- _Exercise data_
- - -
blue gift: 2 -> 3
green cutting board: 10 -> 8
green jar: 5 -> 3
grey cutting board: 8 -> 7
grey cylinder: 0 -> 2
- - -
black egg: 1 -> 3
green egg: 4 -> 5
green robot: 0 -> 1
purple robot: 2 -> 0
- - -
Among the records, find every line holding the word "grey" and copy it.

grey cutting board: 8 -> 7
grey cylinder: 0 -> 2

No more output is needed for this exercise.